MATERIAL FOR THIS TASK Block Start

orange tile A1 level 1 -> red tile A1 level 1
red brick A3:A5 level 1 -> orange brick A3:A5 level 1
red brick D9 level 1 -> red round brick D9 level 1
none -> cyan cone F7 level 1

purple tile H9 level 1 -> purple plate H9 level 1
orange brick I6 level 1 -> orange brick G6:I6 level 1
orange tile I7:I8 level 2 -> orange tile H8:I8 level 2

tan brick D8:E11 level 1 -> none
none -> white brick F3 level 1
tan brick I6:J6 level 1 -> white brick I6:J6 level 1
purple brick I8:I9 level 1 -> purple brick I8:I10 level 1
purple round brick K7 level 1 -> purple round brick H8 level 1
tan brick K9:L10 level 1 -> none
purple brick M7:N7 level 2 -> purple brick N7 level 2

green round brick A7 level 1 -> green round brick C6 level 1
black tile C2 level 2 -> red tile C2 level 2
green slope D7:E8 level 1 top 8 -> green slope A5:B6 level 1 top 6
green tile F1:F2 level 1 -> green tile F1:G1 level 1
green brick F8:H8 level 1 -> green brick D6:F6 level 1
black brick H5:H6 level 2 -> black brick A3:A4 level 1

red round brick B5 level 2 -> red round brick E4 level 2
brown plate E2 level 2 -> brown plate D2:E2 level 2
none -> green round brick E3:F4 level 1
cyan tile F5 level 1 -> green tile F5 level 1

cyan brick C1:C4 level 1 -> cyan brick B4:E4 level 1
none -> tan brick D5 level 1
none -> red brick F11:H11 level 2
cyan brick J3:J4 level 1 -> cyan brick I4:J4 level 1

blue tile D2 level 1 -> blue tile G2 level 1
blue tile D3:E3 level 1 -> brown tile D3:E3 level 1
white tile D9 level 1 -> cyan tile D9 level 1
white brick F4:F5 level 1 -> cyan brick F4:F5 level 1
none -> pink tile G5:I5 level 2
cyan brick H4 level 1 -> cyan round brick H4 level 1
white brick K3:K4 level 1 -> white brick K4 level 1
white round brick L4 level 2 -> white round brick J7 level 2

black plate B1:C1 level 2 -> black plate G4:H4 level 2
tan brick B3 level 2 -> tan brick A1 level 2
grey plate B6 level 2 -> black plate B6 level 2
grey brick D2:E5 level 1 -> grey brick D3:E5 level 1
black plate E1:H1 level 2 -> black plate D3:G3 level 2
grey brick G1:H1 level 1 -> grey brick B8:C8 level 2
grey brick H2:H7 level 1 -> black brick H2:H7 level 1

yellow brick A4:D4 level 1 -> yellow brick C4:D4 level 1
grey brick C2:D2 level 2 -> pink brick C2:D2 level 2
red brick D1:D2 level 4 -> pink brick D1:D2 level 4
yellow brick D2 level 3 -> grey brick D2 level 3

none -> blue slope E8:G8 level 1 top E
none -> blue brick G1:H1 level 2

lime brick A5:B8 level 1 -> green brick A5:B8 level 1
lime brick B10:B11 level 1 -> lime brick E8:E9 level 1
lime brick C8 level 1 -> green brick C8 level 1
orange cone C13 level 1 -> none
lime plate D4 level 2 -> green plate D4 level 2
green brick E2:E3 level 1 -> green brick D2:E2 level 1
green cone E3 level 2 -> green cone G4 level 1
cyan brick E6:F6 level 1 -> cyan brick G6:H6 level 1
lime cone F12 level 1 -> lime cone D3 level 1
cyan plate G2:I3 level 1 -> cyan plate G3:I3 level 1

MATERIAL FOR THIS TASK Block End

» **TASK DIRECTIONS**:
Please retype the data exactly as it stands, from its first line down to the line that contains "white brick K3:K4", then stop.

» **TASK SOLUTION**:
orange tile A1 level 1 -> red tile A1 level 1
red brick A3:A5 level 1 -> orange brick A3:A5 level 1
red brick D9 level 1 -> red round brick D9 level 1
none -> cyan cone F7 level 1

purple tile H9 level 1 -> purple plate H9 level 1
orange brick I6 level 1 -> orange brick G6:I6 level 1
orange tile I7:I8 level 2 -> orange tile H8:I8 level 2

tan brick D8:E11 level 1 -> none
none -> white brick F3 level 1
tan brick I6:J6 level 1 -> white brick I6:J6 level 1
purple brick I8:I9 level 1 -> purple brick I8:I10 level 1
purple round brick K7 level 1 -> purple round brick H8 level 1
tan brick K9:L10 level 1 -> none
purple brick M7:N7 level 2 -> purple brick N7 level 2

green round brick A7 level 1 -> green round brick C6 level 1
black tile C2 level 2 -> red tile C2 level 2
green slope D7:E8 level 1 top 8 -> green slope A5:B6 level 1 top 6
green tile F1:F2 level 1 -> green tile F1:G1 level 1
green brick F8:H8 level 1 -> green brick D6:F6 level 1
black brick H5:H6 level 2 -> black brick A3:A4 level 1

red round brick B5 level 2 -> red round brick E4 level 2
brown plate E2 level 2 -> brown plate D2:E2 level 2
none -> green round brick E3:F4 level 1
cyan tile F5 level 1 -> green tile F5 level 1

cyan brick C1:C4 level 1 -> cyan brick B4:E4 level 1
none -> tan brick D5 level 1
none -> red brick F11:H11 level 2
cyan brick J3:J4 level 1 -> cyan brick I4:J4 level 1

blue tile D2 level 1 -> blue tile G2 level 1
blue tile D3:E3 level 1 -> brown tile D3:E3 level 1
white tile D9 level 1 -> cyan tile D9 level 1
white brick F4:F5 level 1 -> cyan brick F4:F5 level 1
none -> pink tile G5:I5 level 2
cyan brick H4 level 1 -> cyan round brick H4 level 1
white brick K3:K4 level 1 -> white brick K4 level 1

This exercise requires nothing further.